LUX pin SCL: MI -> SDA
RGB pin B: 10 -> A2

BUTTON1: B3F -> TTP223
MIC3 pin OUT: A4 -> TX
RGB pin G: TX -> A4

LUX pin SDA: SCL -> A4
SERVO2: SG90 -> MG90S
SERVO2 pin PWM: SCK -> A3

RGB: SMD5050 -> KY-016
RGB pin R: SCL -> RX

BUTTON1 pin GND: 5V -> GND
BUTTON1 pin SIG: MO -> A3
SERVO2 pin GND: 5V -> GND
* * *
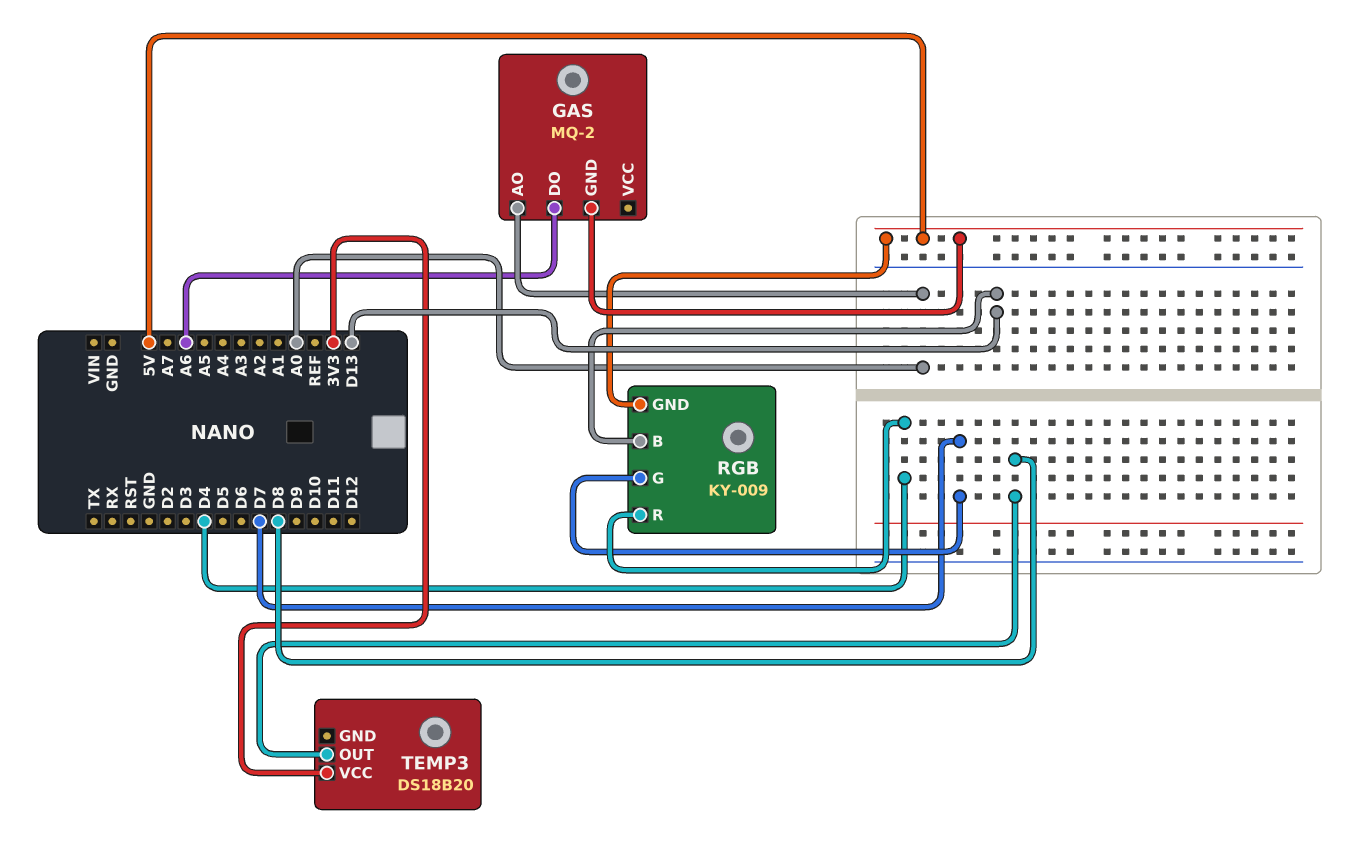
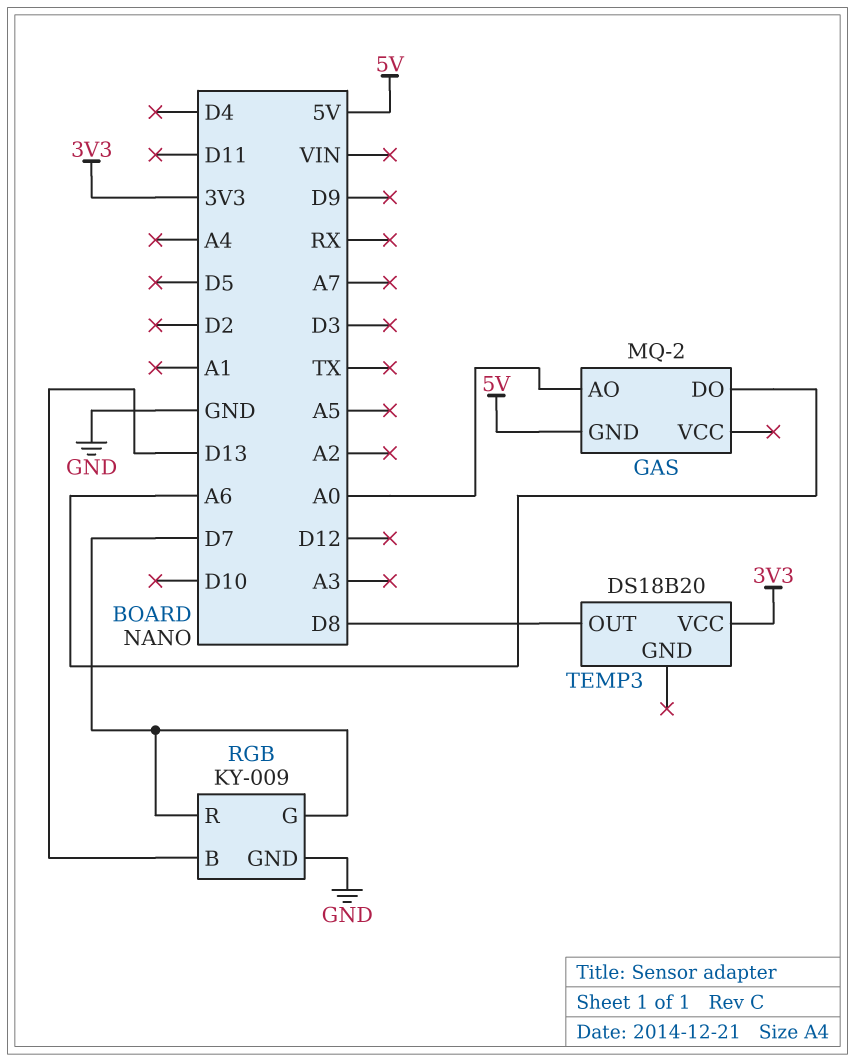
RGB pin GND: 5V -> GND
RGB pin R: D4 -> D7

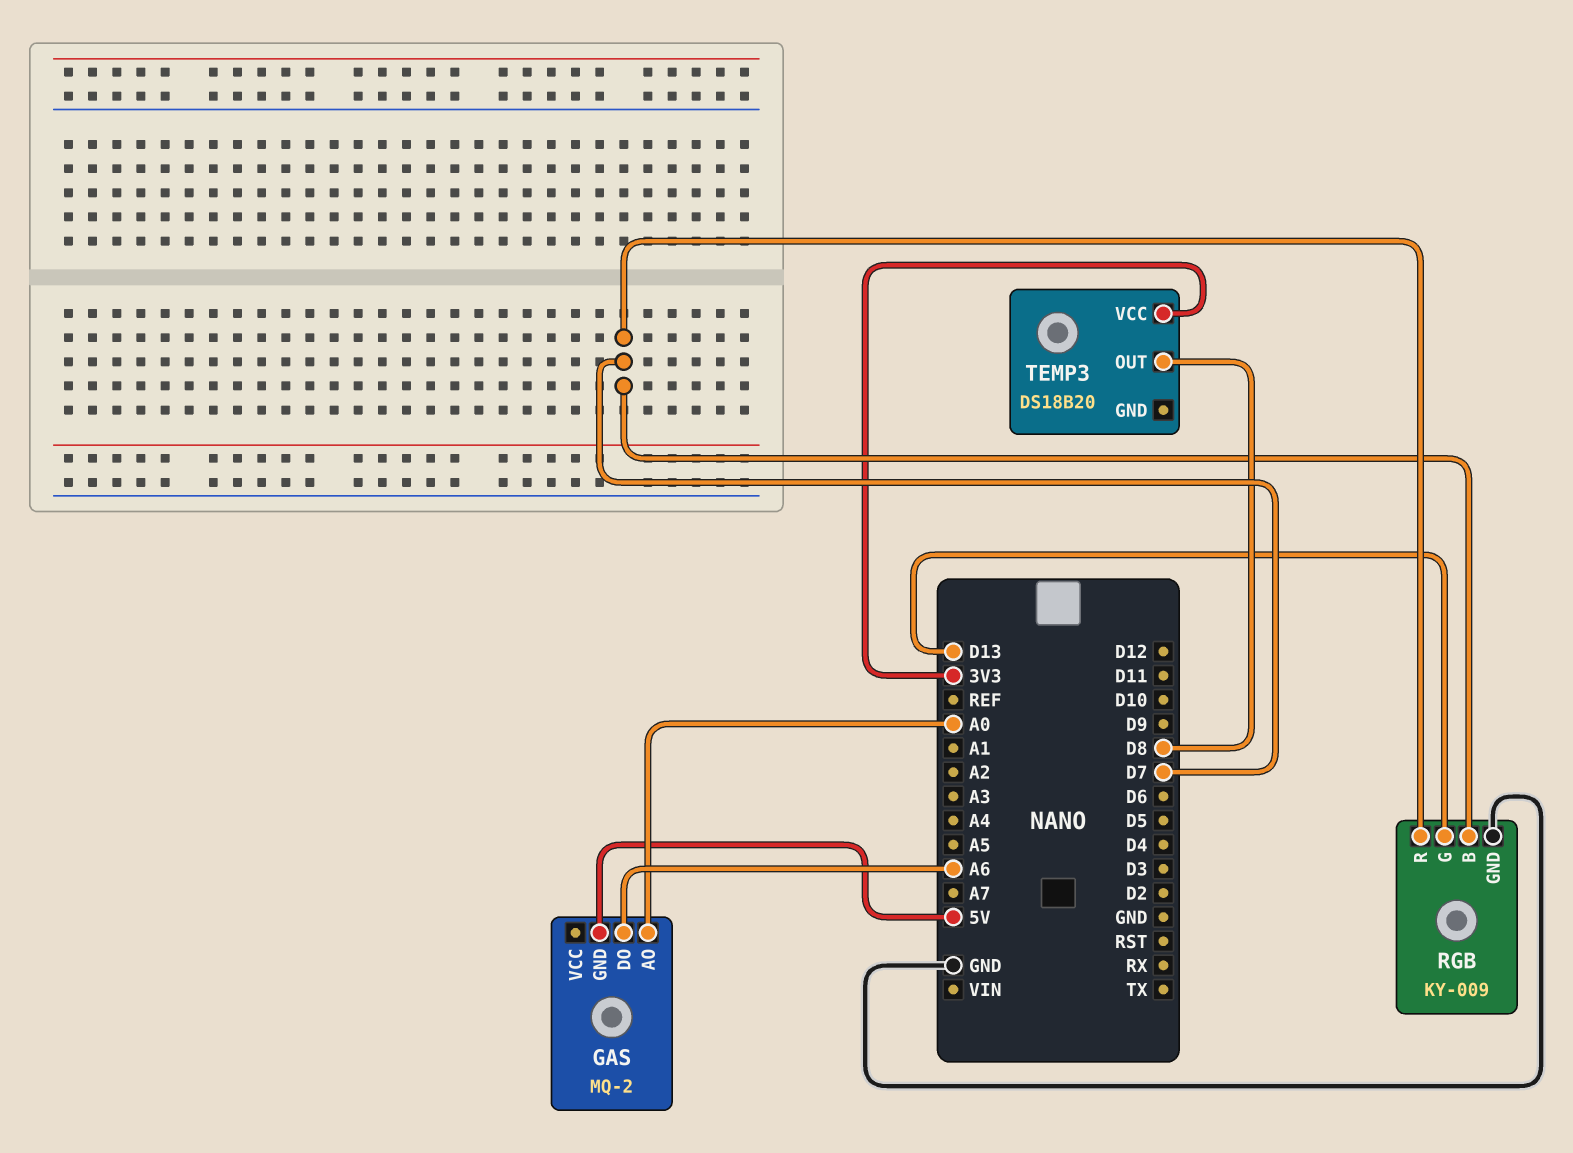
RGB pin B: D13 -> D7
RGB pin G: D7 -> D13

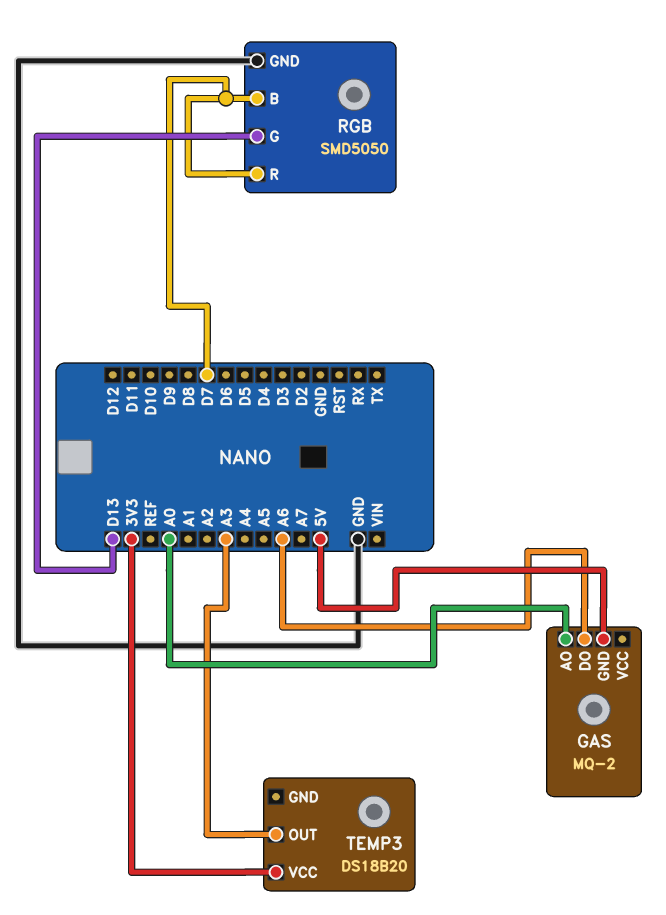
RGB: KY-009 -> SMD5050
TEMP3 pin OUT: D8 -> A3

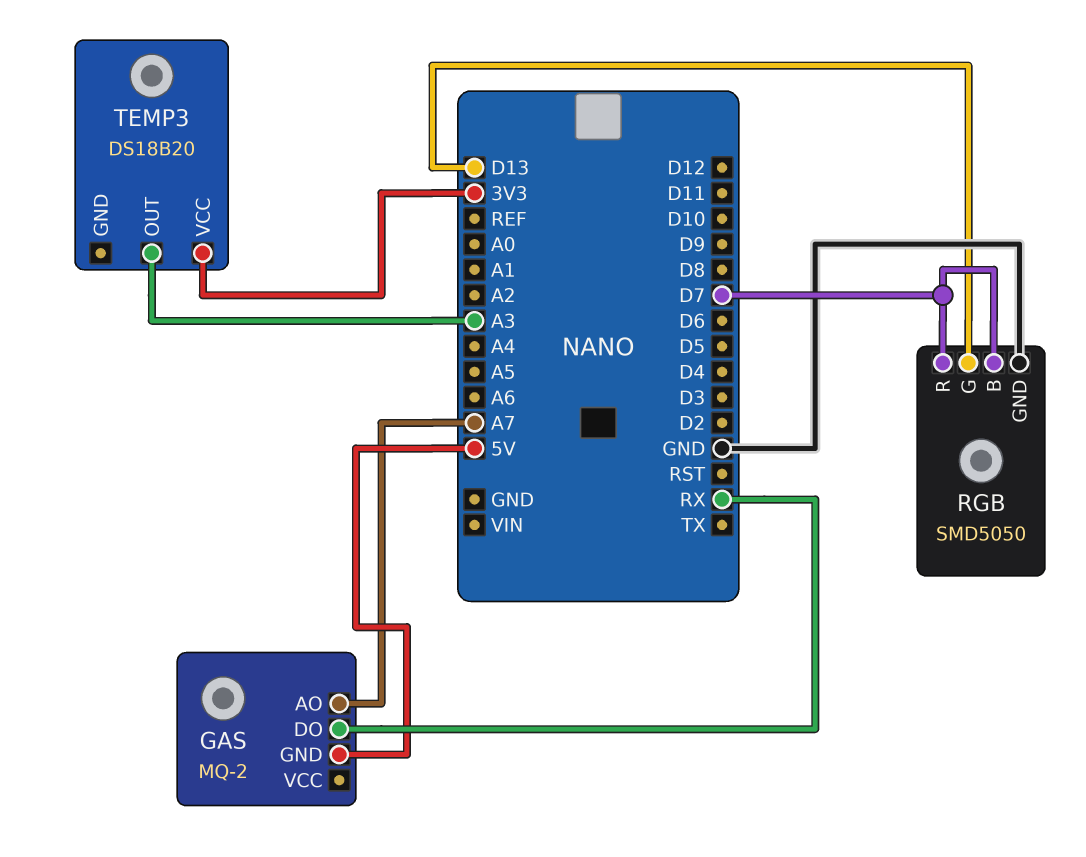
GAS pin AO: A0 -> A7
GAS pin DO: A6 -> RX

--- WHAT YOU HAVE TO DO ---
With the pictures omitted, copy exactly the lines of the listing above starting at the line containing "RGB pin R: D4 -> D7" and ending at the line containing "GAS pin DO: A6 -> RX", both included.

--- EXERCISE RESPONSE ---
RGB pin R: D4 -> D7

RGB pin B: D13 -> D7
RGB pin G: D7 -> D13

RGB: KY-009 -> SMD5050
TEMP3 pin OUT: D8 -> A3

GAS pin AO: A0 -> A7
GAS pin DO: A6 -> RX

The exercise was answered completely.